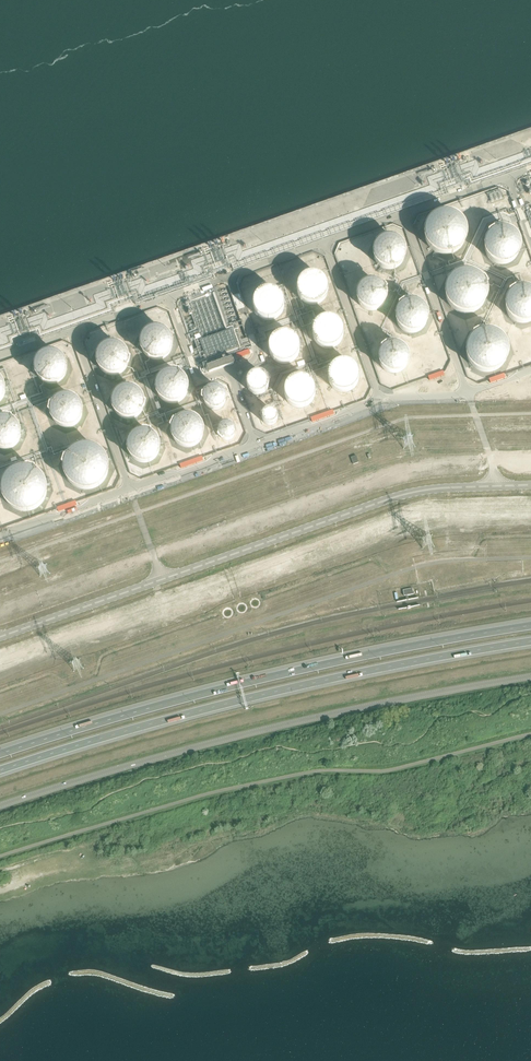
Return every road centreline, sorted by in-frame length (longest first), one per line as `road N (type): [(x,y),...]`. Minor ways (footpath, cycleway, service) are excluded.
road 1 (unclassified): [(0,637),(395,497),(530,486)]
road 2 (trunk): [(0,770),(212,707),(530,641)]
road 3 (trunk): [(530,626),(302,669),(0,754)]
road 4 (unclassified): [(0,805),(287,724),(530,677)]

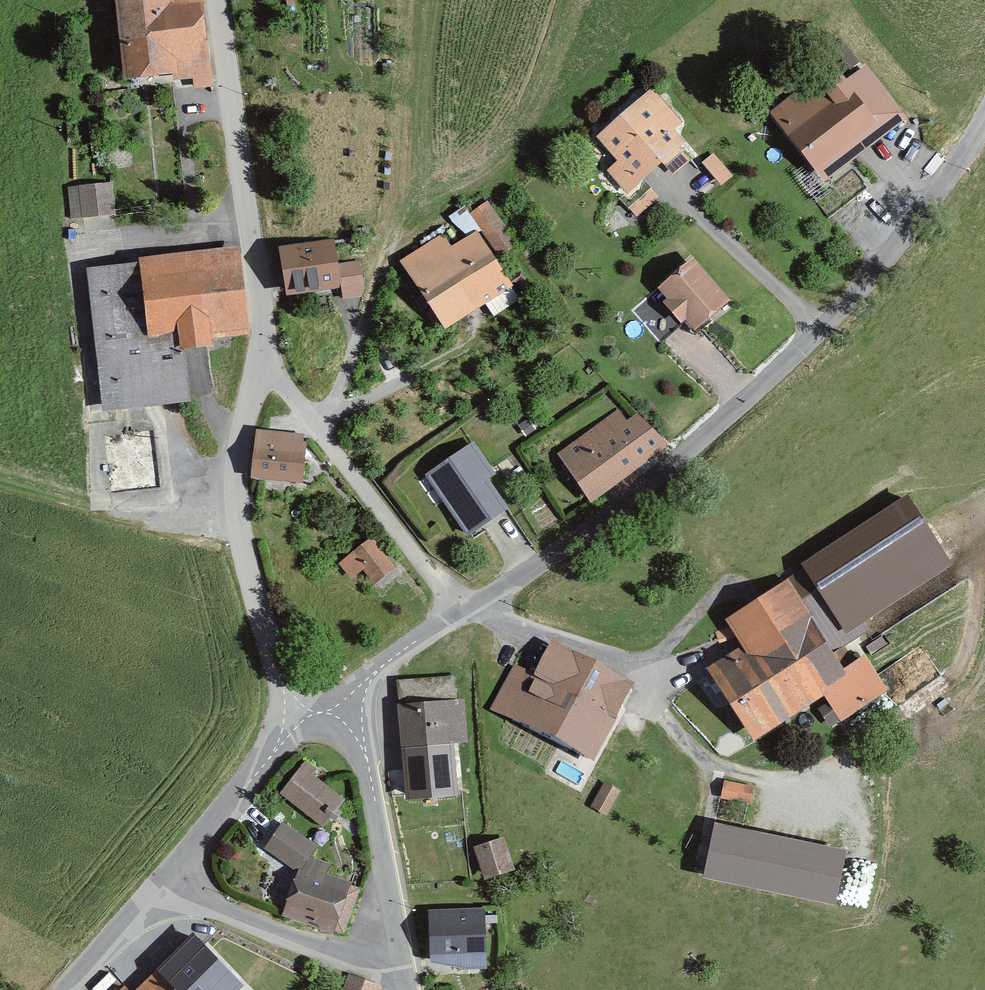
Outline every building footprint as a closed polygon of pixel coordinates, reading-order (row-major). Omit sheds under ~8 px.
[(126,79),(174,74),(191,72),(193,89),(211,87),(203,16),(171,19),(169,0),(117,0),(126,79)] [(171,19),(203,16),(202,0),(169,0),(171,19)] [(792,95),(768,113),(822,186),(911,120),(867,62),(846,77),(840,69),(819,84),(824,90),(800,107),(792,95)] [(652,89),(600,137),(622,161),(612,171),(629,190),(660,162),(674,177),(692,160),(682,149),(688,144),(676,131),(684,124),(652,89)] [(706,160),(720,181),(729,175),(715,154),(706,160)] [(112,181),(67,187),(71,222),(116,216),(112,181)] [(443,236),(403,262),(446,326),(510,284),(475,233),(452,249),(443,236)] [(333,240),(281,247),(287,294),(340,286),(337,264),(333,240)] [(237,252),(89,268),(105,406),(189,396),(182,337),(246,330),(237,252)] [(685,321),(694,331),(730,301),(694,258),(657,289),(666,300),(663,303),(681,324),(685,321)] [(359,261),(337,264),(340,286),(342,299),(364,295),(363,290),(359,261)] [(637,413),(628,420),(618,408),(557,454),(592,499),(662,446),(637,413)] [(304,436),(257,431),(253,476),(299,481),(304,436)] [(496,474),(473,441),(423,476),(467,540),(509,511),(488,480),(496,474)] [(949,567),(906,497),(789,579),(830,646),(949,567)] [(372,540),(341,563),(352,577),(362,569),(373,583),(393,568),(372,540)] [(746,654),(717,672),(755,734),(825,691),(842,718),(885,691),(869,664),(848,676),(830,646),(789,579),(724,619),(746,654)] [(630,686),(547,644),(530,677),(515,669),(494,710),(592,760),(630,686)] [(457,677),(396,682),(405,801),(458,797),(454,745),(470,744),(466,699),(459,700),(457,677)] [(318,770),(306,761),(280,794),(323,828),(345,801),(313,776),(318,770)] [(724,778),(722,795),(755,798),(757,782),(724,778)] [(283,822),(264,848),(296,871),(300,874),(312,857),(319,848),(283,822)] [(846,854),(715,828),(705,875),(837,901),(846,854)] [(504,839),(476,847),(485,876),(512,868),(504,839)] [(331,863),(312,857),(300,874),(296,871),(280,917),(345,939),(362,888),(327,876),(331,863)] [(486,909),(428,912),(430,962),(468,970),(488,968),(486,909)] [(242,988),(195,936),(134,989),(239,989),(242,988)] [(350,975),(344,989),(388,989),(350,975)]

::::::::

**Work instruction:**
Where in the records does the word "trunk" appear? Copy each line that holds it.

**Solution below:**
road 2 (trunk): [(0,770),(212,707),(530,641)]
road 3 (trunk): [(530,626),(302,669),(0,754)]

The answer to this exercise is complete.